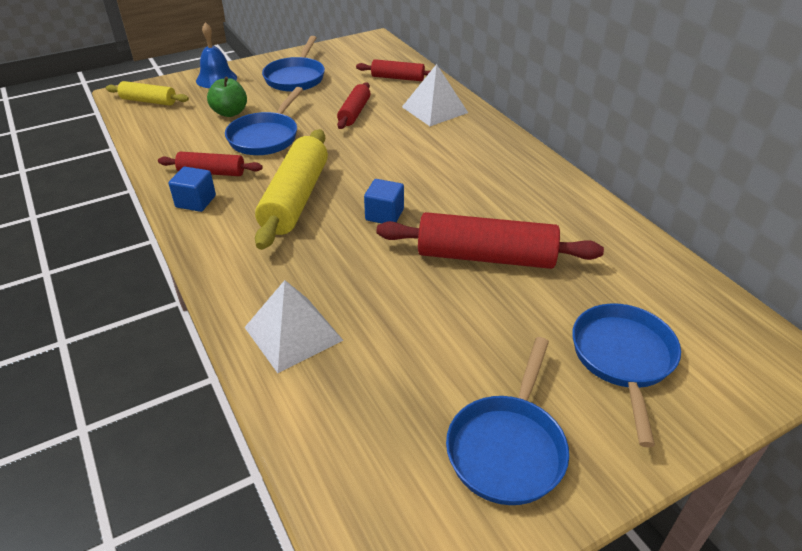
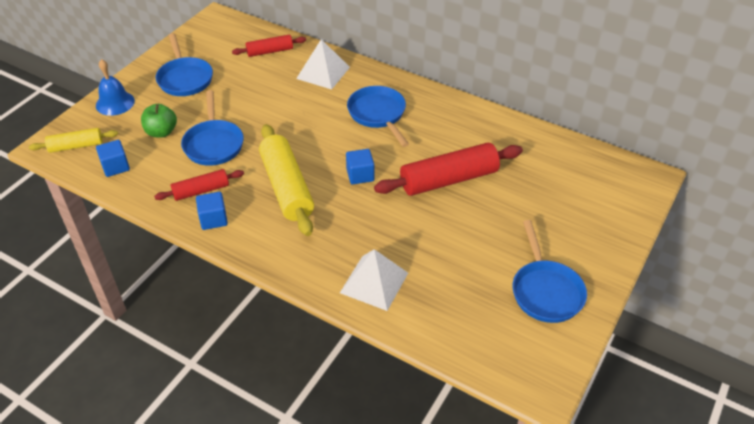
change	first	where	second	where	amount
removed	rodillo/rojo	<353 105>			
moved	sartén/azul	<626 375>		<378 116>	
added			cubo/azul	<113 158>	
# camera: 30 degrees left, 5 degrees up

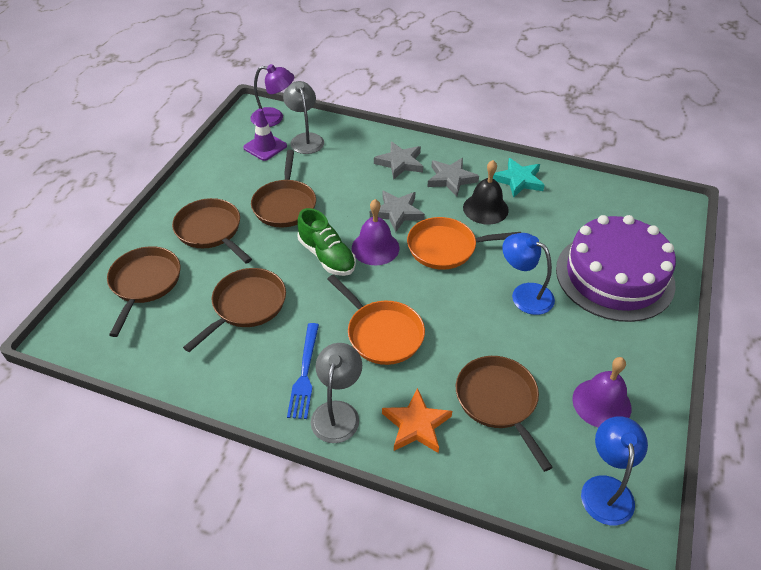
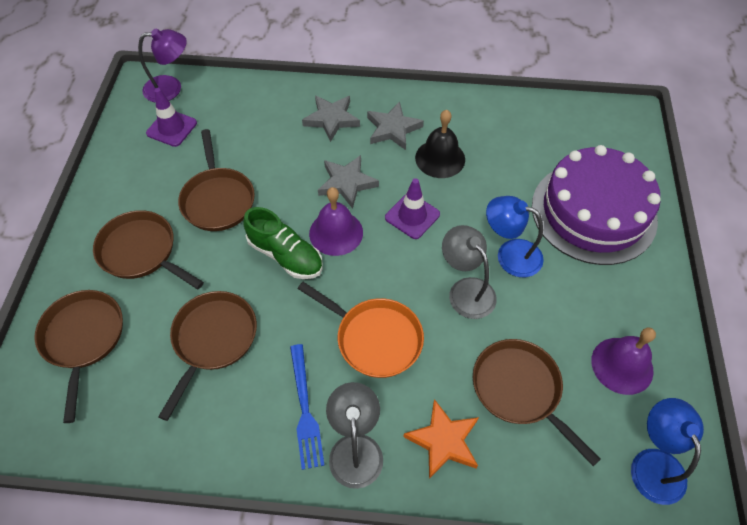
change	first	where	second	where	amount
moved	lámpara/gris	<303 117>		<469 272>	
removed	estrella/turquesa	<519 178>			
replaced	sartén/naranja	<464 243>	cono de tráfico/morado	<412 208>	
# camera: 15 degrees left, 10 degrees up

..........

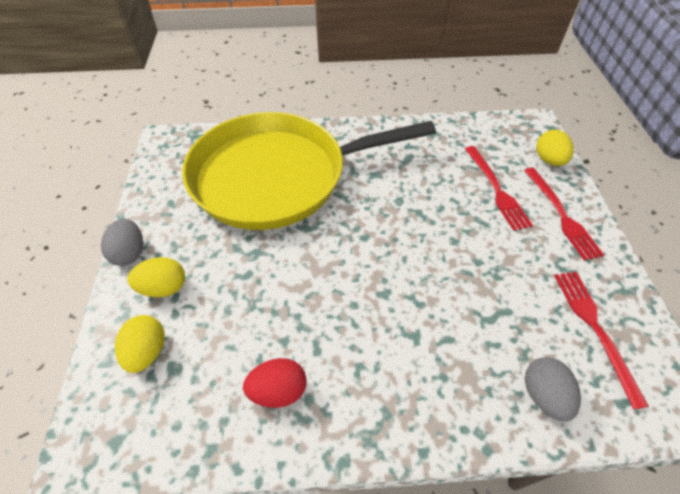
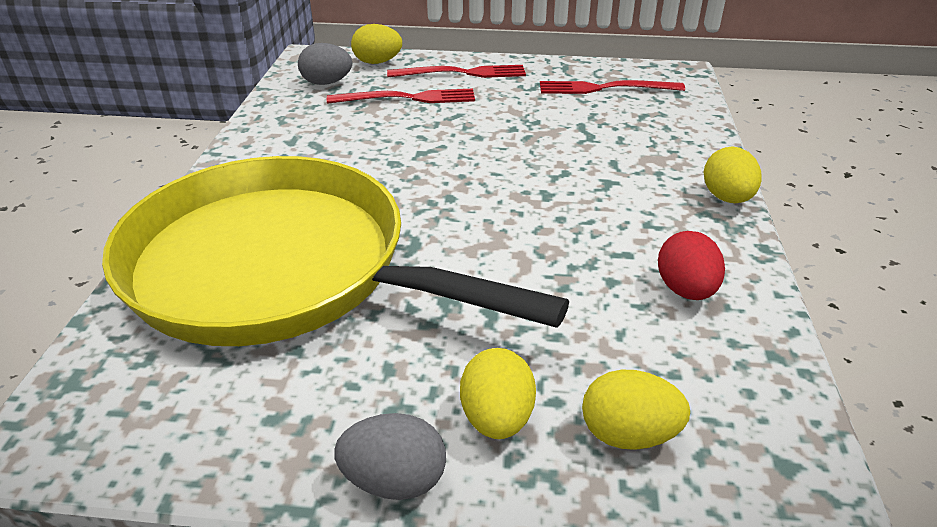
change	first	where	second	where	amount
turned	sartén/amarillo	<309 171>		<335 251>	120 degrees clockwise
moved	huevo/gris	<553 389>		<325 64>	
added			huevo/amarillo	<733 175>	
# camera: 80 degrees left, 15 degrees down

..........

=== EXERCISE PROMPT ===
Select every line above that contains the word "gris", and copy it.

=== EXERCISE RESPONSE ===
moved	lámpara/gris	<303 117>		<469 272>	
moved	huevo/gris	<553 389>		<325 64>	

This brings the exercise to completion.